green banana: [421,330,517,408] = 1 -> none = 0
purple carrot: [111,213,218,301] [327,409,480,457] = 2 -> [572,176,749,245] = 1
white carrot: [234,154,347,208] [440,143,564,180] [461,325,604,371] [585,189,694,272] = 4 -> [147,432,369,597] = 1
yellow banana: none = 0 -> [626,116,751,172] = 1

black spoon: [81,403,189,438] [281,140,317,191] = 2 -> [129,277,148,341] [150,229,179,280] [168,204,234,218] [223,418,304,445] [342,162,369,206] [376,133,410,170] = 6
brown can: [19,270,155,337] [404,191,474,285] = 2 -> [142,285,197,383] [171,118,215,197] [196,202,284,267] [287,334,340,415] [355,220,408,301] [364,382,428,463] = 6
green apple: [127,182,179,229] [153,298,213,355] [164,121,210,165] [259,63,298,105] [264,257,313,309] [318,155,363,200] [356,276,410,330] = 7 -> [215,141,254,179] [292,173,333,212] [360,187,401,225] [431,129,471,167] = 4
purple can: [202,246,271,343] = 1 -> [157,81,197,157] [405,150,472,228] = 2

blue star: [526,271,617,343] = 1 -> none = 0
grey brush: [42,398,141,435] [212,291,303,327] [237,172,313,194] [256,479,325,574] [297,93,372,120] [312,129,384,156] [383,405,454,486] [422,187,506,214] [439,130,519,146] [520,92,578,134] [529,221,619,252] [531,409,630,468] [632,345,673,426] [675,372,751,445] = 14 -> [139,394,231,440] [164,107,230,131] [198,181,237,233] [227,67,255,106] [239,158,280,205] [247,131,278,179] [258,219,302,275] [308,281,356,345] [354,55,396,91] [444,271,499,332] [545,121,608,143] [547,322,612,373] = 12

▸ **Your objective**:
Find the line containing "purple can: [202,246,271,343]", then output it and every line after it to the end of the data, exactly.

▸ **Solution to this exercise**:
purple can: [202,246,271,343] = 1 -> [157,81,197,157] [405,150,472,228] = 2

blue star: [526,271,617,343] = 1 -> none = 0
grey brush: [42,398,141,435] [212,291,303,327] [237,172,313,194] [256,479,325,574] [297,93,372,120] [312,129,384,156] [383,405,454,486] [422,187,506,214] [439,130,519,146] [520,92,578,134] [529,221,619,252] [531,409,630,468] [632,345,673,426] [675,372,751,445] = 14 -> [139,394,231,440] [164,107,230,131] [198,181,237,233] [227,67,255,106] [239,158,280,205] [247,131,278,179] [258,219,302,275] [308,281,356,345] [354,55,396,91] [444,271,499,332] [545,121,608,143] [547,322,612,373] = 12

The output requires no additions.